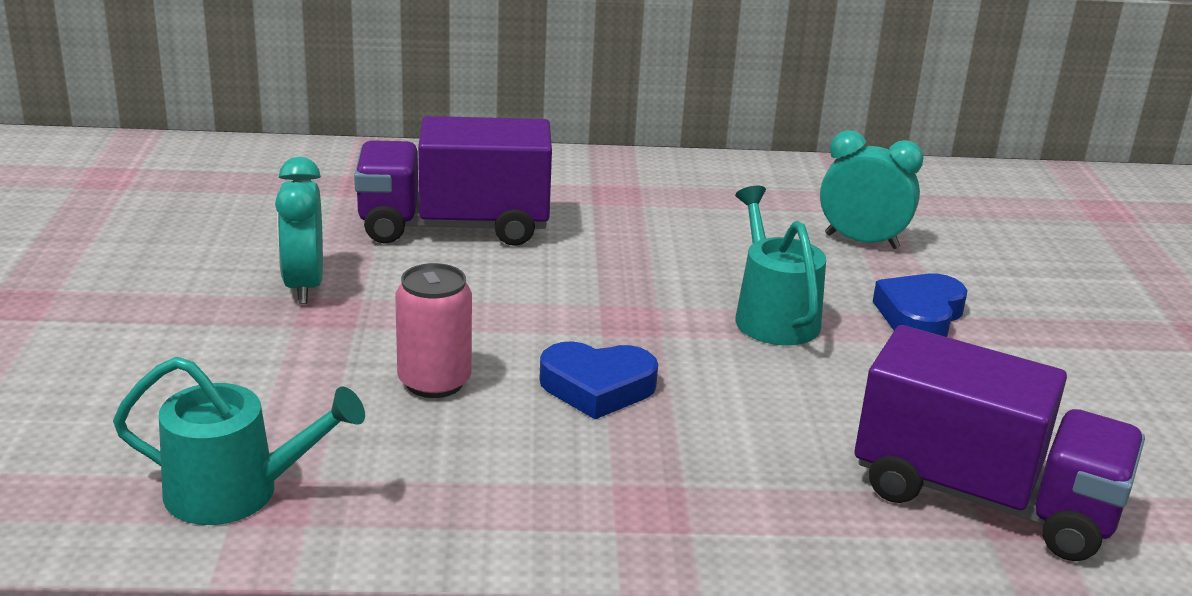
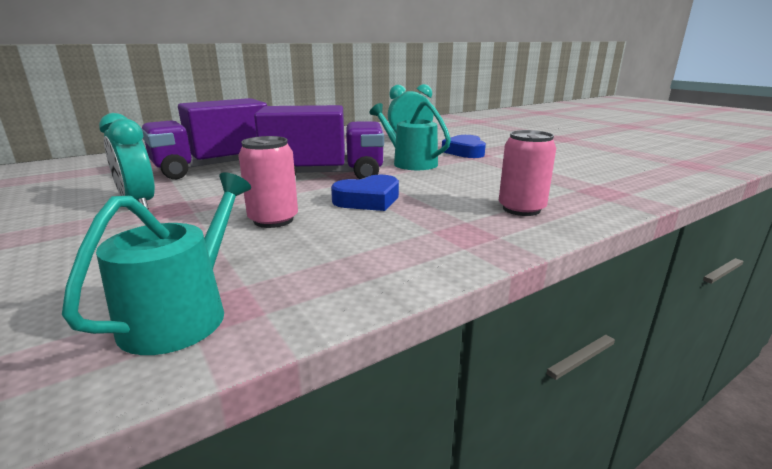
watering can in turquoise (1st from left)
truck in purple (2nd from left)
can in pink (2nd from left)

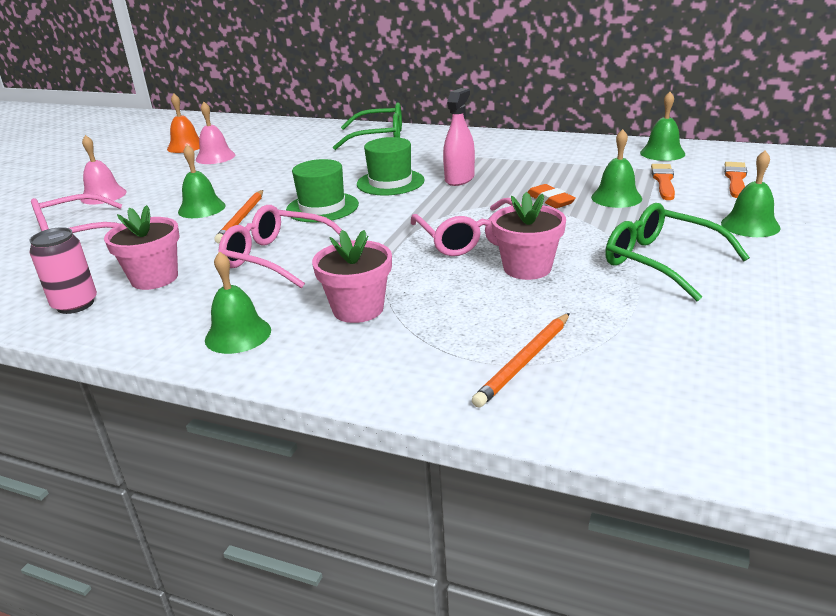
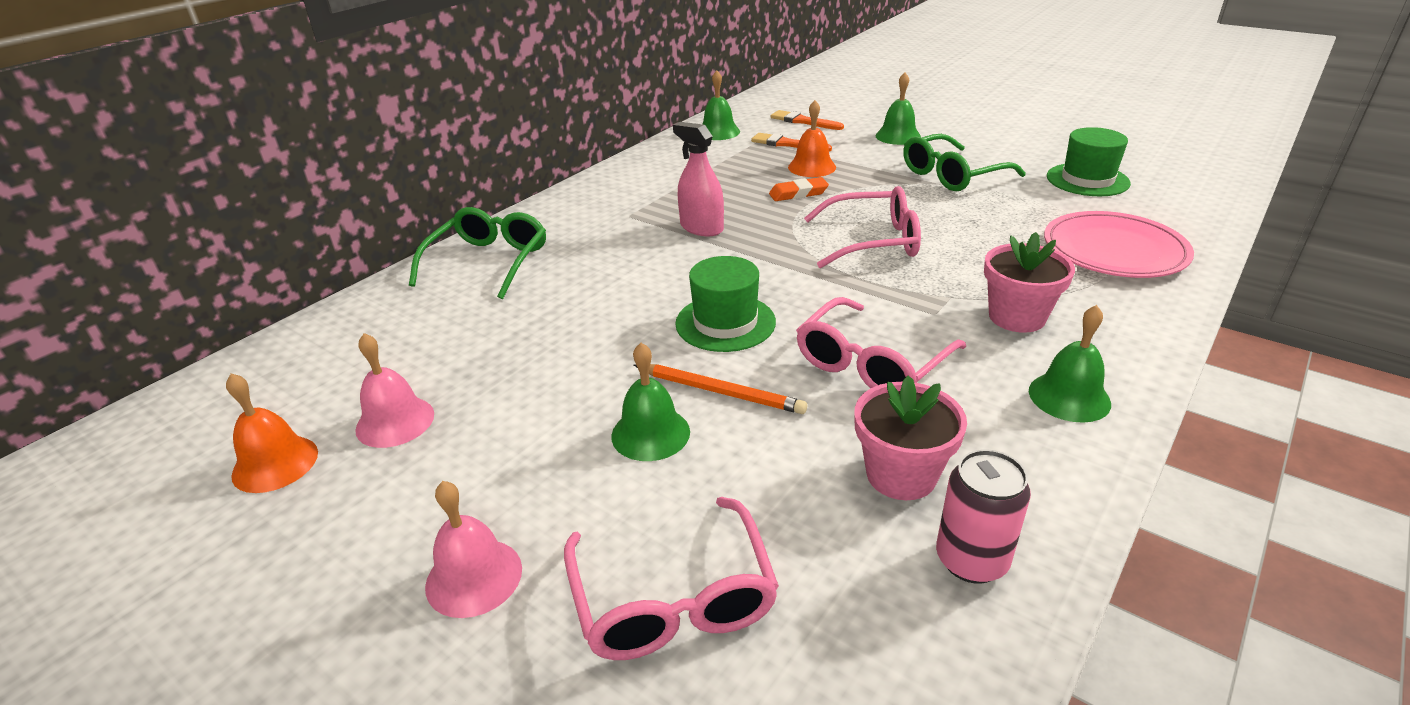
hat in green (2nd from left)
plate in pink
flower pot in pink (3rd from left in the first image)
bell in orange (2nd from left)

========================================

# Required work
Pictures stay out; copy every entry above exactly.

# Answer section
watering can in turquoise (1st from left)
truck in purple (2nd from left)
can in pink (2nd from left)

hat in green (2nd from left)
plate in pink
flower pot in pink (3rd from left in the first image)
bell in orange (2nd from left)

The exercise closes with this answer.